## Task inputs
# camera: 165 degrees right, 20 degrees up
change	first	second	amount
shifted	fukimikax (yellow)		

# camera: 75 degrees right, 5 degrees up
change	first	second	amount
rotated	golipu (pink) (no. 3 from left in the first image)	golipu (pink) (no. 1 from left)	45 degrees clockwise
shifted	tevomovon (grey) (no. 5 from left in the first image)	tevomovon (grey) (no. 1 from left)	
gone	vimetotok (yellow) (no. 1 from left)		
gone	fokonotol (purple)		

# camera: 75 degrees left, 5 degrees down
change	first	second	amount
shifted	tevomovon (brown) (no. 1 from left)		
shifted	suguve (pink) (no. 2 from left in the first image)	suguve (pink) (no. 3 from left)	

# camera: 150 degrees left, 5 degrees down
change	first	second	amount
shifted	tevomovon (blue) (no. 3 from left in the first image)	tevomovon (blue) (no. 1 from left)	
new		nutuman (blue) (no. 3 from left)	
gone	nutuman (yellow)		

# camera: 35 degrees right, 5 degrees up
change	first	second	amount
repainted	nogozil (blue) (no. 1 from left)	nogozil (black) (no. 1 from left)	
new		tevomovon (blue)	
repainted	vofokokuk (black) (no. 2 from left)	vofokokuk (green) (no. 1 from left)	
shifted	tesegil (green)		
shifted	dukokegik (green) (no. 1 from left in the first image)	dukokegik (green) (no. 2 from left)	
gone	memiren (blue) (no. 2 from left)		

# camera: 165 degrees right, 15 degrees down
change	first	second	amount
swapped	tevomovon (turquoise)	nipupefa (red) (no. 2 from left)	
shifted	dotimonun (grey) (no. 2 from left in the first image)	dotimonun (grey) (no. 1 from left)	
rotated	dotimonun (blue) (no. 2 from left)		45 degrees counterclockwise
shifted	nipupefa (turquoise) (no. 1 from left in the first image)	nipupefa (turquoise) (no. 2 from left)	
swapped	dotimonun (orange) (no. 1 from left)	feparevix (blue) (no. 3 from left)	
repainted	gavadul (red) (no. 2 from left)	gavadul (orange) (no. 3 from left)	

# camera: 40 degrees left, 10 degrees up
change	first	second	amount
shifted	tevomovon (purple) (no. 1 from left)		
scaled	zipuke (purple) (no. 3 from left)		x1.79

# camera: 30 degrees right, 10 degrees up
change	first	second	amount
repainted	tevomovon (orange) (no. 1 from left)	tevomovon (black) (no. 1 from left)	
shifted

## Task goal
Without any change, reproduce the data in full.

## Solution to this exercise
# camera: 165 degrees right, 20 degrees up
change	first	second	amount
shifted	fukimikax (yellow)		

# camera: 75 degrees right, 5 degrees up
change	first	second	amount
rotated	golipu (pink) (no. 3 from left in the first image)	golipu (pink) (no. 1 from left)	45 degrees clockwise
shifted	tevomovon (grey) (no. 5 from left in the first image)	tevomovon (grey) (no. 1 from left)	
gone	vimetotok (yellow) (no. 1 from left)		
gone	fokonotol (purple)		

# camera: 75 degrees left, 5 degrees down
change	first	second	amount
shifted	tevomovon (brown) (no. 1 from left)		
shifted	suguve (pink) (no. 2 from left in the first image)	suguve (pink) (no. 3 from left)	

# camera: 150 degrees left, 5 degrees down
change	first	second	amount
shifted	tevomovon (blue) (no. 3 from left in the first image)	tevomovon (blue) (no. 1 from left)	
new		nutuman (blue) (no. 3 from left)	
gone	nutuman (yellow)		

# camera: 35 degrees right, 5 degrees up
change	first	second	amount
repainted	nogozil (blue) (no. 1 from left)	nogozil (black) (no. 1 from left)	
new		tevomovon (blue)	
repainted	vofokokuk (black) (no. 2 from left)	vofokokuk (green) (no. 1 from left)	
shifted	tesegil (green)		
shifted	dukokegik (green) (no. 1 from left in the first image)	dukokegik (green) (no. 2 from left)	
gone	memiren (blue) (no. 2 from left)		

# camera: 165 degrees right, 15 degrees down
change	first	second	amount
swapped	tevomovon (turquoise)	nipupefa (red) (no. 2 from left)	
shifted	dotimonun (grey) (no. 2 from left in the first image)	dotimonun (grey) (no. 1 from left)	
rotated	dotimonun (blue) (no. 2 from left)		45 degrees counterclockwise
shifted	nipupefa (turquoise) (no. 1 from left in the first image)	nipupefa (turquoise) (no. 2 from left)	
swapped	dotimonun (orange) (no. 1 from left)	feparevix (blue) (no. 3 from left)	
repainted	gavadul (red) (no. 2 from left)	gavadul (orange) (no. 3 from left)	

# camera: 40 degrees left, 10 degrees up
change	first	second	amount
shifted	tevomovon (purple) (no. 1 from left)		
scaled	zipuke (purple) (no. 3 from left)		x1.79

# camera: 30 degrees right, 10 degrees up
change	first	second	amount
repainted	tevomovon (orange) (no. 1 from left)	tevomovon (black) (no. 1 from left)	
shifted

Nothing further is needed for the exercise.